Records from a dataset
╭──

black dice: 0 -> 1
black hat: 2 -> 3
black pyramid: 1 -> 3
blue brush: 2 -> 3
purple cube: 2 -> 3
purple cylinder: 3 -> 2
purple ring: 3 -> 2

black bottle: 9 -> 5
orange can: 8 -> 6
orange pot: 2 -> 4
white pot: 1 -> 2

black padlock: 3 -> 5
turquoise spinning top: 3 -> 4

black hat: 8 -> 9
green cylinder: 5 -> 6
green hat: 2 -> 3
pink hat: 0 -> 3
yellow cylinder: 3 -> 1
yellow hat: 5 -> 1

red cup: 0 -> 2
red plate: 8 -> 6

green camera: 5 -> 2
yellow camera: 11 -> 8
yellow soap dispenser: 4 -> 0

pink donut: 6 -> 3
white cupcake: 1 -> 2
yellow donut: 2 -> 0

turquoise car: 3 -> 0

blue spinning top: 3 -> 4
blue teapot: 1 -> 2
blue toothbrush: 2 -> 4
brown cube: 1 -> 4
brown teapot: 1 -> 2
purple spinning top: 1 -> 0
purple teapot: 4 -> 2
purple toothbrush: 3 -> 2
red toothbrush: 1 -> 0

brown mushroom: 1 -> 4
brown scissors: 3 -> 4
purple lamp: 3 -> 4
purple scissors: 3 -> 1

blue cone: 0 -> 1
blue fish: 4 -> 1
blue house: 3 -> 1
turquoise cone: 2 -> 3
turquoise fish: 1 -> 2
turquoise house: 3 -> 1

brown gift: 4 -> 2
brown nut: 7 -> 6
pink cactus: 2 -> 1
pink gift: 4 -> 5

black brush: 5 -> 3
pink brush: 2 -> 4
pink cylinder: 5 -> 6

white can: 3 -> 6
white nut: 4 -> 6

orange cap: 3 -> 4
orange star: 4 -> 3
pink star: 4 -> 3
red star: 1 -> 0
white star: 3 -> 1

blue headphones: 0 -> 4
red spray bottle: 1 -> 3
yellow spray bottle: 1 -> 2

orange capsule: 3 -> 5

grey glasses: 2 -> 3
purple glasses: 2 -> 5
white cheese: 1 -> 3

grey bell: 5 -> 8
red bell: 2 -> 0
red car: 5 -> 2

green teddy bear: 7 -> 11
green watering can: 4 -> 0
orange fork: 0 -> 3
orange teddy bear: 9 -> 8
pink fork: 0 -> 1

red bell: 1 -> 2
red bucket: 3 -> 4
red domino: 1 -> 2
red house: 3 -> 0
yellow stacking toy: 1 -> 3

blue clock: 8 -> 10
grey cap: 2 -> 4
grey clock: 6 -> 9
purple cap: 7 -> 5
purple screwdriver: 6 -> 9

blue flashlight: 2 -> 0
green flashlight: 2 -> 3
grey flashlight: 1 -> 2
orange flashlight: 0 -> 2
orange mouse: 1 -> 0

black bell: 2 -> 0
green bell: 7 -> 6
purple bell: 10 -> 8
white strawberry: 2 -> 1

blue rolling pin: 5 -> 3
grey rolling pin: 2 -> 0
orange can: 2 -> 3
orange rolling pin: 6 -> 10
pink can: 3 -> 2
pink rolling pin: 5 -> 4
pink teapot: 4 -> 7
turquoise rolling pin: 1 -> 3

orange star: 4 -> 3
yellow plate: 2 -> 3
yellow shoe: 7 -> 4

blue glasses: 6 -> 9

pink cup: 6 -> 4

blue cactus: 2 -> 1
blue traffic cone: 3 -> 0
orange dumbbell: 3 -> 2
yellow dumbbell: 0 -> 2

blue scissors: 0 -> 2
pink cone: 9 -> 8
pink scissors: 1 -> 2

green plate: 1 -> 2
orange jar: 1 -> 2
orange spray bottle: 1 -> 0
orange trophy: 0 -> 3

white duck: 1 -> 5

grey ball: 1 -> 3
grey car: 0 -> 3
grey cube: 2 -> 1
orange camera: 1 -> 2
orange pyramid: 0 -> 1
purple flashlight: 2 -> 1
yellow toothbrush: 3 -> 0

╰──

**To do:** Among the entries above, the line containing "white cupcake: 1 -> 2", the line containing "blue house: 3 -> 1", and all lines between them are to be restated word for word; nothing else belongs in the reply.

**Written solution:**
white cupcake: 1 -> 2
yellow donut: 2 -> 0

turquoise car: 3 -> 0

blue spinning top: 3 -> 4
blue teapot: 1 -> 2
blue toothbrush: 2 -> 4
brown cube: 1 -> 4
brown teapot: 1 -> 2
purple spinning top: 1 -> 0
purple teapot: 4 -> 2
purple toothbrush: 3 -> 2
red toothbrush: 1 -> 0

brown mushroom: 1 -> 4
brown scissors: 3 -> 4
purple lamp: 3 -> 4
purple scissors: 3 -> 1

blue cone: 0 -> 1
blue fish: 4 -> 1
blue house: 3 -> 1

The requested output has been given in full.